# TRY IT:
Once the line containing "purple cross: (62, 54)" has been written out, stop; until then, restate each line of the entries below word for word from the first.

# DATA FOR THIS TASK:
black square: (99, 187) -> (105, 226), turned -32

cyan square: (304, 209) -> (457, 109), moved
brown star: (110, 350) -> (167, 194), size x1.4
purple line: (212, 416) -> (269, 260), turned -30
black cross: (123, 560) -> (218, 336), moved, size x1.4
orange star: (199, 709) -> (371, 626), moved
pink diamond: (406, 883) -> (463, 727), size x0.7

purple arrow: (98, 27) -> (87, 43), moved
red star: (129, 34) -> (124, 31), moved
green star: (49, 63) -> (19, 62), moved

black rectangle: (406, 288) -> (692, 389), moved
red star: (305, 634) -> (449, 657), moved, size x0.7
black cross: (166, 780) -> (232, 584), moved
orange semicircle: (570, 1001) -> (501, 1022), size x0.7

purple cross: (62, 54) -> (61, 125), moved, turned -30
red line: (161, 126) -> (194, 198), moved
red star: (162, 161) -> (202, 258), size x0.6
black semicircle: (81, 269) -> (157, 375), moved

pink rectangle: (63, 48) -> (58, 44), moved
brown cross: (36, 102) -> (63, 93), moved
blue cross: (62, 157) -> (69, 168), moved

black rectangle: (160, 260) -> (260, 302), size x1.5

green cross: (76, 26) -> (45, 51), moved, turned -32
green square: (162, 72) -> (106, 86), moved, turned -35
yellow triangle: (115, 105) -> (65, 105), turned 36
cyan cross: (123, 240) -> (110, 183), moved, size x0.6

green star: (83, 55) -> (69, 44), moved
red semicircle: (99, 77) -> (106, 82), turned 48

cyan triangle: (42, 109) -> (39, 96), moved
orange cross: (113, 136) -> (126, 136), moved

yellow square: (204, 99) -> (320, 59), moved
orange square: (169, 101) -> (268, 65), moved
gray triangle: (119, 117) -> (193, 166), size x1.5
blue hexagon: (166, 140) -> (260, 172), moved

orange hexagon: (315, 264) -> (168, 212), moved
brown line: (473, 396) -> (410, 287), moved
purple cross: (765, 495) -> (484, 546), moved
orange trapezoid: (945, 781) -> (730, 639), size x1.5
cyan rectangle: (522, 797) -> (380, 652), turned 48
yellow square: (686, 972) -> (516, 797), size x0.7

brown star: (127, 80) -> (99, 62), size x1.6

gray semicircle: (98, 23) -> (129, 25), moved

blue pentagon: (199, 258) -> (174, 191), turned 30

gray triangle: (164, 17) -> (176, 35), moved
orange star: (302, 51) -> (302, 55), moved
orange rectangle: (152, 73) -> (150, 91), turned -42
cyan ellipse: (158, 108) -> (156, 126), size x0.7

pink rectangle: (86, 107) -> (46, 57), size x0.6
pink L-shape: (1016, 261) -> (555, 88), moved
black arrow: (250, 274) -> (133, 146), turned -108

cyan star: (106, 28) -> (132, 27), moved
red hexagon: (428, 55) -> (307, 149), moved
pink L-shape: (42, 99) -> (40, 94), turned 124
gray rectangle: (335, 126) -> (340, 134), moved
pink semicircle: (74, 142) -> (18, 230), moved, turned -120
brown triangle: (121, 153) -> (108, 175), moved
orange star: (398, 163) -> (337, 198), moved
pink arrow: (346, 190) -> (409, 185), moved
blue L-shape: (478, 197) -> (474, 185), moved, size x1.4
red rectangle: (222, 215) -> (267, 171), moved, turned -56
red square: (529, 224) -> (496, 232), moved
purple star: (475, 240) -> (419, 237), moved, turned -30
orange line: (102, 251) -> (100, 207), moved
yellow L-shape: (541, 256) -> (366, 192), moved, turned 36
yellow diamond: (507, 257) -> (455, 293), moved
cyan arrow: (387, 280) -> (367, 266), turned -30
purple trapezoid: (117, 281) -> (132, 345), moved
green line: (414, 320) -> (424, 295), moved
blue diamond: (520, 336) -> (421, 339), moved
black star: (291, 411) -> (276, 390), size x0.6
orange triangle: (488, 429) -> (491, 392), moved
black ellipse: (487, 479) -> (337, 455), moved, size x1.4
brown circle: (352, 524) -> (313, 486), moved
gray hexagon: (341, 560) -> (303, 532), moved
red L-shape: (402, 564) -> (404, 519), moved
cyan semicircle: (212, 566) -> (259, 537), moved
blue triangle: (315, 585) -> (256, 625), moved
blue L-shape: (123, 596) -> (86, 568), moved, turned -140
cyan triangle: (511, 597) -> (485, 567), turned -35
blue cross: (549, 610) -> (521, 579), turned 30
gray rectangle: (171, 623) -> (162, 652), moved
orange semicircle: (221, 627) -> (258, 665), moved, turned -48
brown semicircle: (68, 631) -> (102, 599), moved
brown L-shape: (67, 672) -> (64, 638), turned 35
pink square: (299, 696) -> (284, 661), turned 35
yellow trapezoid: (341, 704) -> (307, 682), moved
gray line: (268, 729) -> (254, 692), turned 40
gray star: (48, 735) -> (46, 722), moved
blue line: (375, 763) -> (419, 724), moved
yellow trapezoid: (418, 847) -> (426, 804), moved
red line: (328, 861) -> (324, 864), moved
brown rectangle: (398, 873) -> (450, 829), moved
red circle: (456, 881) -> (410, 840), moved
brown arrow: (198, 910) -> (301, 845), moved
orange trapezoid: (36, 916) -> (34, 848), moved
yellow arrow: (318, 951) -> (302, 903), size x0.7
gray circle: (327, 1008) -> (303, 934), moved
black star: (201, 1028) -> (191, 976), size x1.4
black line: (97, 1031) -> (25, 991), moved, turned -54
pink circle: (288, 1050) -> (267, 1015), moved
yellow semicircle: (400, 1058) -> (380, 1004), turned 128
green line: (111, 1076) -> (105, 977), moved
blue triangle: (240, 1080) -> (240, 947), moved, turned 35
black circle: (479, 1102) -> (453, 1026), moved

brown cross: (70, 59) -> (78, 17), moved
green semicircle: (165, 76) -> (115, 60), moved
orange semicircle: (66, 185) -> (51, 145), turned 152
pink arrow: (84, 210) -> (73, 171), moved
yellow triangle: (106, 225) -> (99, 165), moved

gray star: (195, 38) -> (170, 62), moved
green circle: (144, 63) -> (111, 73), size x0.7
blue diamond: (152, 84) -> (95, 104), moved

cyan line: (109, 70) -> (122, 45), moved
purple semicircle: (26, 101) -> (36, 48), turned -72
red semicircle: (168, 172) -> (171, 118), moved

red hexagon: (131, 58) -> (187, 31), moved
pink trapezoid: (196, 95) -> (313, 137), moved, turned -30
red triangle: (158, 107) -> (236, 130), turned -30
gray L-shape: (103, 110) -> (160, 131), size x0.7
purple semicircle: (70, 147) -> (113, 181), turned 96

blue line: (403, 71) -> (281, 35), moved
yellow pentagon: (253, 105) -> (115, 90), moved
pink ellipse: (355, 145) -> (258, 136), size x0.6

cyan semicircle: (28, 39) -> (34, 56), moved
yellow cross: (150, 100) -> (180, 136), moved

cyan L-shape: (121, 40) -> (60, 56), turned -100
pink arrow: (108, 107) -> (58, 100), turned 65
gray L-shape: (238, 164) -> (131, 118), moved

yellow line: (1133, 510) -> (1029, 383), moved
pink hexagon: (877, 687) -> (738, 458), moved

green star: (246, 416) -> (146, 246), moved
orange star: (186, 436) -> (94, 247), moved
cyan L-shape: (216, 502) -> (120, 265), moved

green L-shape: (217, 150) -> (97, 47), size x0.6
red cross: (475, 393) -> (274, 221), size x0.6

# EXERCISE ANSWER:
black square: (99, 187) -> (105, 226), turned -32

cyan square: (304, 209) -> (457, 109), moved
brown star: (110, 350) -> (167, 194), size x1.4
purple line: (212, 416) -> (269, 260), turned -30
black cross: (123, 560) -> (218, 336), moved, size x1.4
orange star: (199, 709) -> (371, 626), moved
pink diamond: (406, 883) -> (463, 727), size x0.7

purple arrow: (98, 27) -> (87, 43), moved
red star: (129, 34) -> (124, 31), moved
green star: (49, 63) -> (19, 62), moved

black rectangle: (406, 288) -> (692, 389), moved
red star: (305, 634) -> (449, 657), moved, size x0.7
black cross: (166, 780) -> (232, 584), moved
orange semicircle: (570, 1001) -> (501, 1022), size x0.7

purple cross: (62, 54) -> (61, 125), moved, turned -30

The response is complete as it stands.